Please transcribe the data that follows without the pictures, keeping every word the same.

#### EXERCISE DATA
———

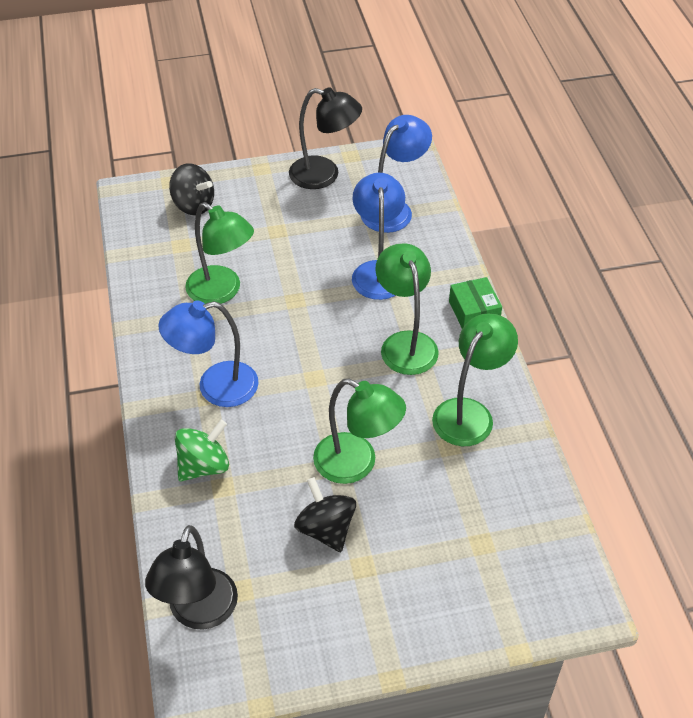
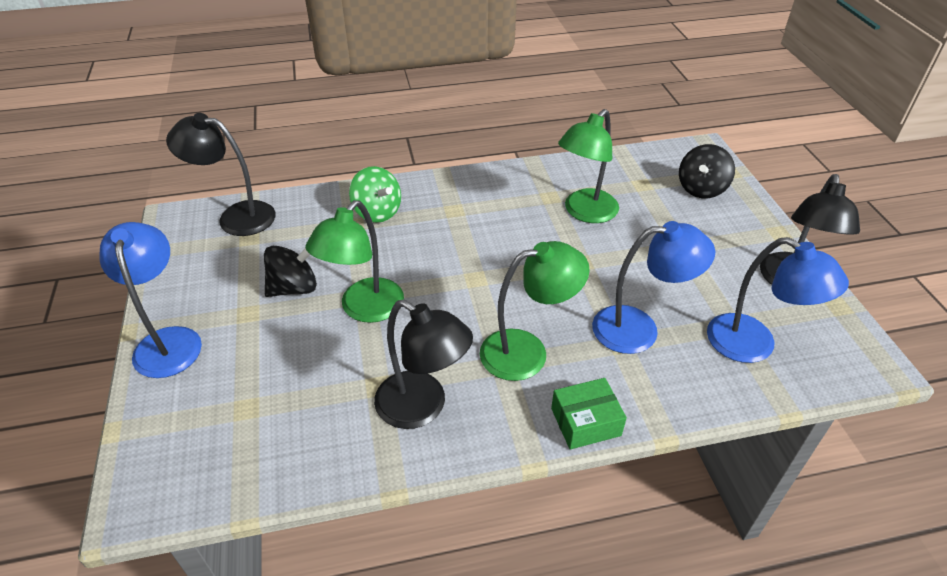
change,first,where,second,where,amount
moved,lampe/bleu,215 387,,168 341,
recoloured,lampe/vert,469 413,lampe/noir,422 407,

———

#### RESULT BELOW
change,first,where,second,where,amount
moved,lampe/bleu,215 387,,168 341,
recoloured,lampe/vert,469 413,lampe/noir,422 407,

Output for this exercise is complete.